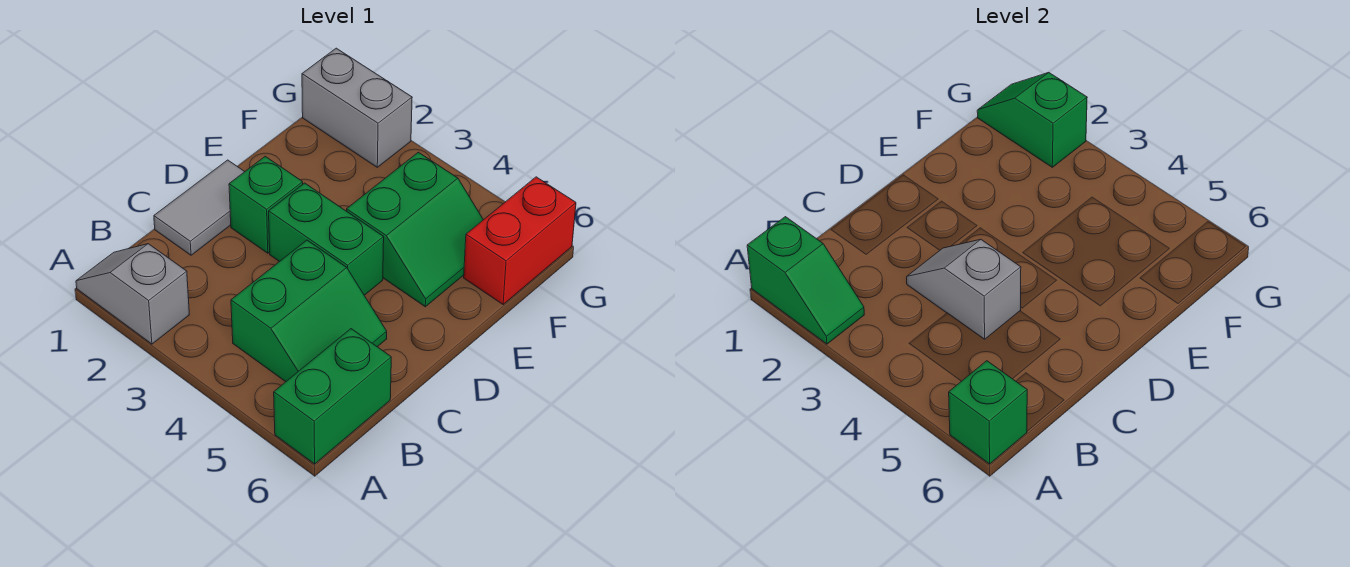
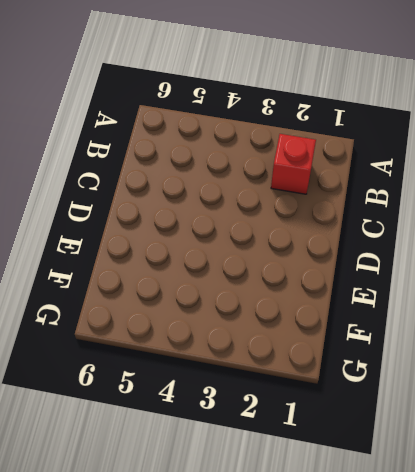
red brick B2 level 1 -> none
none -> grey slope A1:A2 level 1 top 2
none -> green brick A6:B6 level 1
none -> green slope B4:C5 level 1 top 4

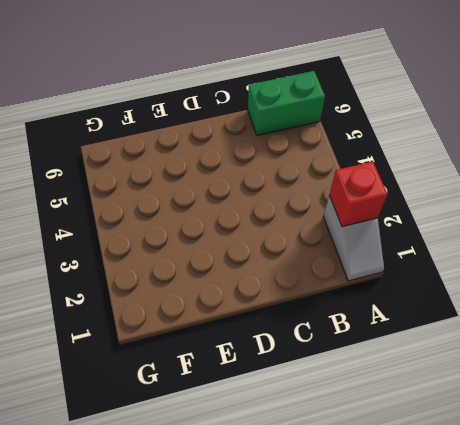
red brick A2 level 2 -> green slope A1:A2 level 2 top 1
none -> green slope B4:C5 level 1 top 4
none -> grey tile C1:D1 level 1
none -> green brick D2 level 1

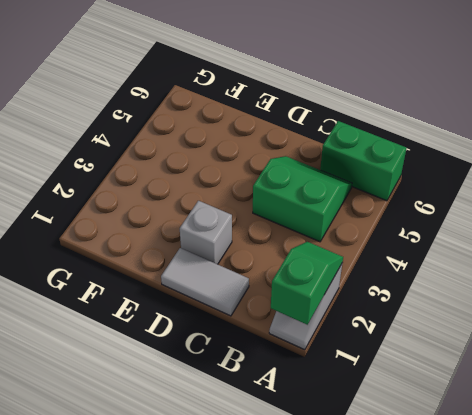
grey brick D2 level 1 -> green brick D2 level 1
none -> green brick D3:D4 level 1
none -> green slope E4:F5 level 1 top 4
none -> red brick F6:G6 level 1

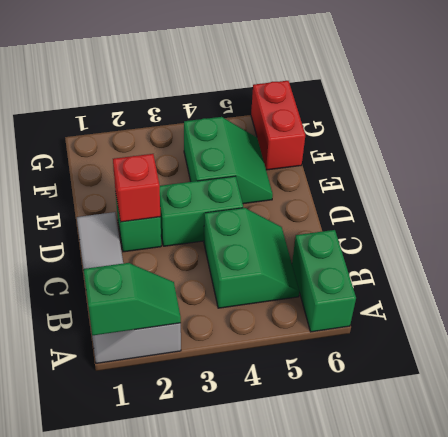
red brick D2 level 2 -> none
none -> grey brick G1:G2 level 1
none -> green brick A6 level 2
none -> grey slope C3:C4 level 2 top 4

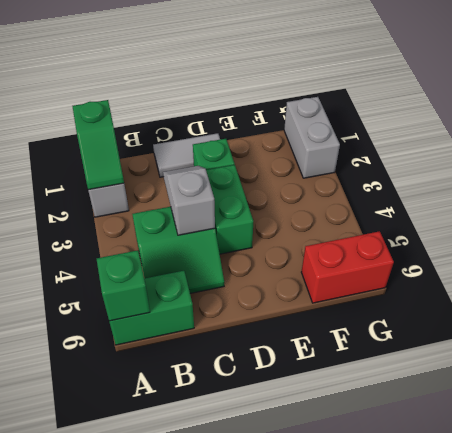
none -> green slope E4:F5 level 1 top 4
none -> green slope G1:G2 level 2 top 2

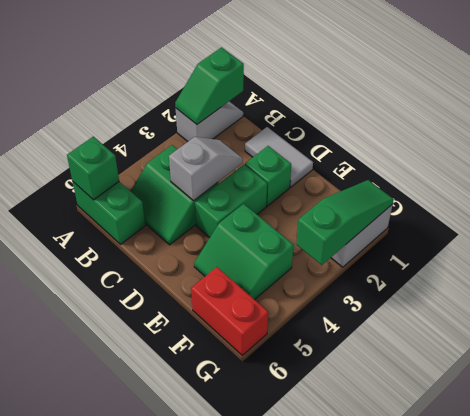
green slope G1:G3 level 2 top 3 -> green slope G1:G2 level 2 top 2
● ● ●
- **Task to complete**:
The answer should be only the number of lines in the data that include "grey".

- **Solution to this problem**:
5